## [Action item]
Restate word for word the lines in the listing below, starting at the line containing "Someone carried the orange" and ending at the line containing "Someone repainted the purple", both included; leave out the rest.

## [Study material]

----------------

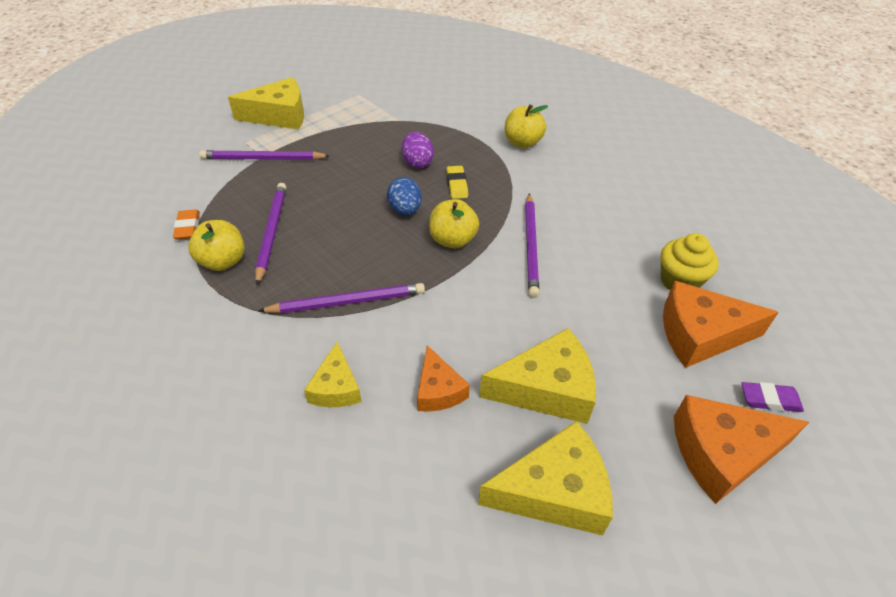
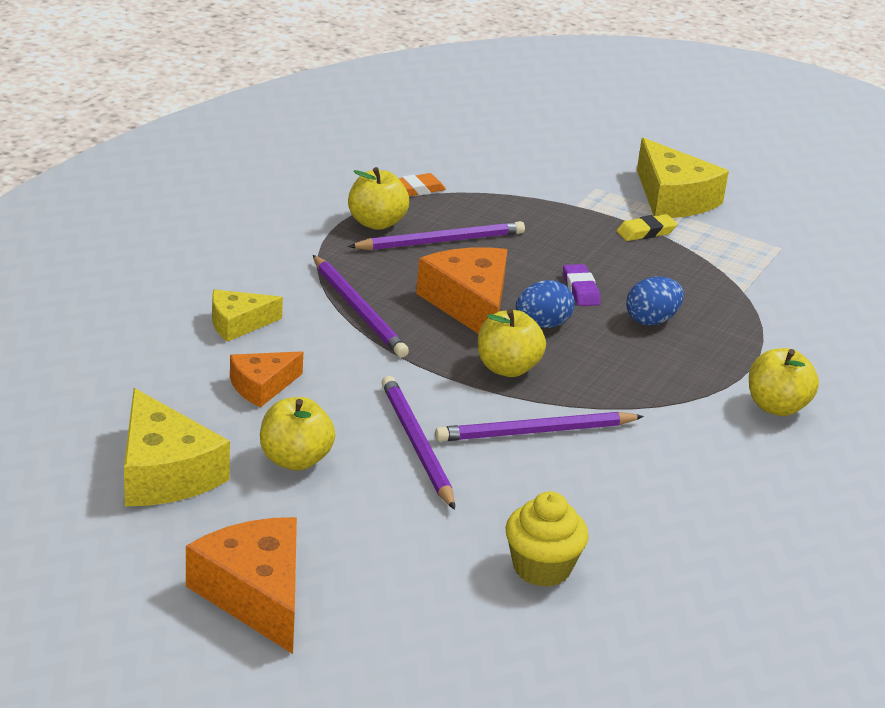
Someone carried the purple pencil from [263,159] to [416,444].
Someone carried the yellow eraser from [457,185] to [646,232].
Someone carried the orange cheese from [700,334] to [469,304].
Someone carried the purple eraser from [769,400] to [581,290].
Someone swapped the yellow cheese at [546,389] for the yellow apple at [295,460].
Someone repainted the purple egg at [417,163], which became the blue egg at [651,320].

----------------

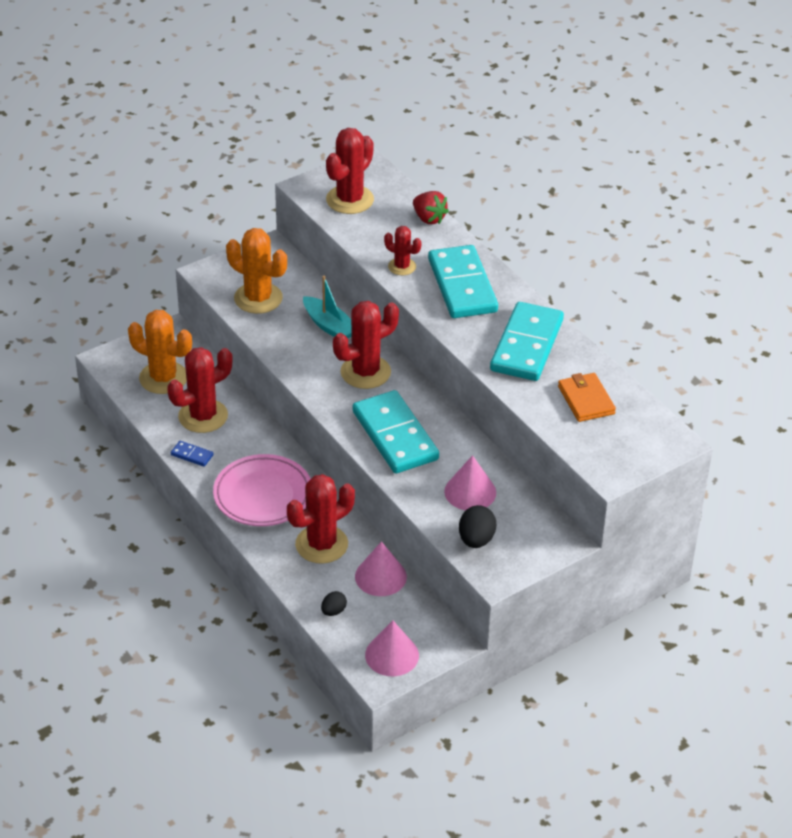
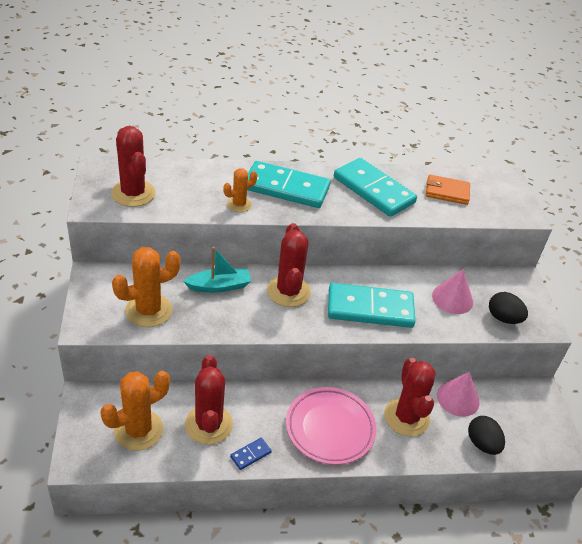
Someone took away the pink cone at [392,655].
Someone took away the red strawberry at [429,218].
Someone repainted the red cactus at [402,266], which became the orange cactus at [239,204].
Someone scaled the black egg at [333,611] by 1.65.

----------------

## [Response to this exercise]
Someone carried the orange cheese from [700,334] to [469,304].
Someone carried the purple eraser from [769,400] to [581,290].
Someone swapped the yellow cheese at [546,389] for the yellow apple at [295,460].
Someone repainted the purple egg at [417,163], which became the blue egg at [651,320].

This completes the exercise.